■ **TASK TO COMPLETE**
Exclude every picture and return the remaining entries below verbatim.

■ **Dataset records**
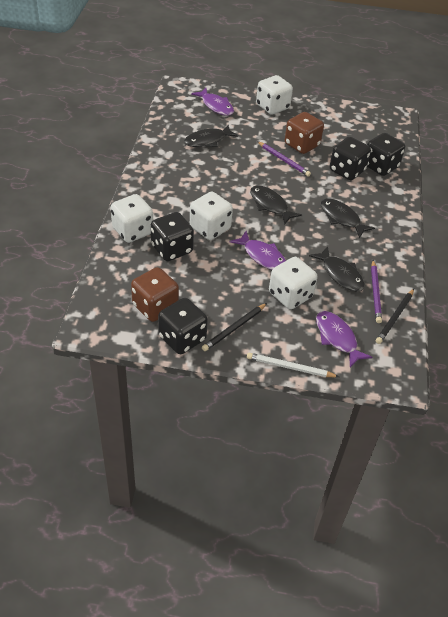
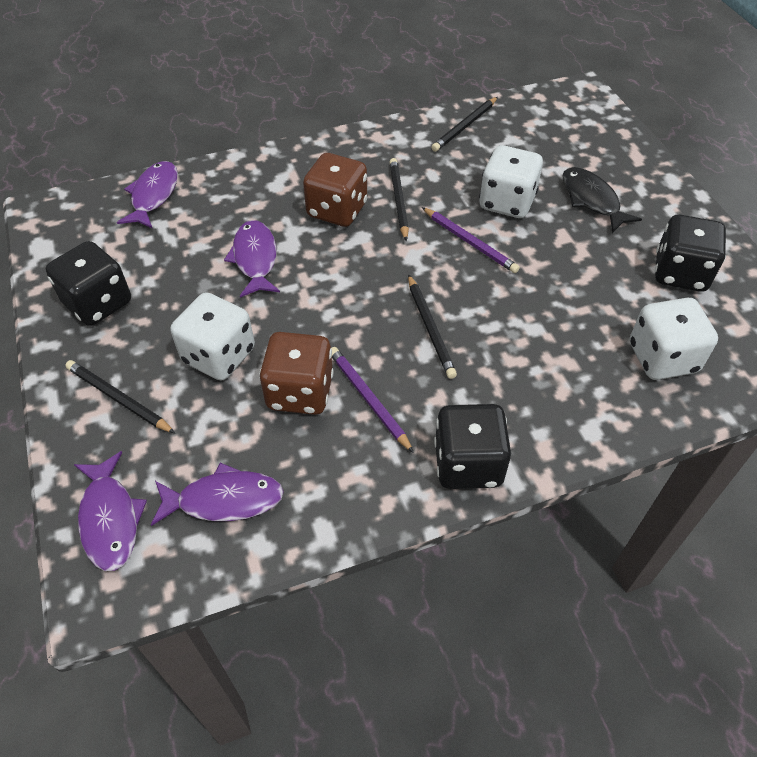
black dice: 4 -> 3
black fish: 4 -> 1
black pencil: 2 -> 4
purple fish: 3 -> 4
white dice: 4 -> 3
white pencil: 1 -> 0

■ **EXERCISE ANSWER**
black dice: 4 -> 3
black fish: 4 -> 1
black pencil: 2 -> 4
purple fish: 3 -> 4
white dice: 4 -> 3
white pencil: 1 -> 0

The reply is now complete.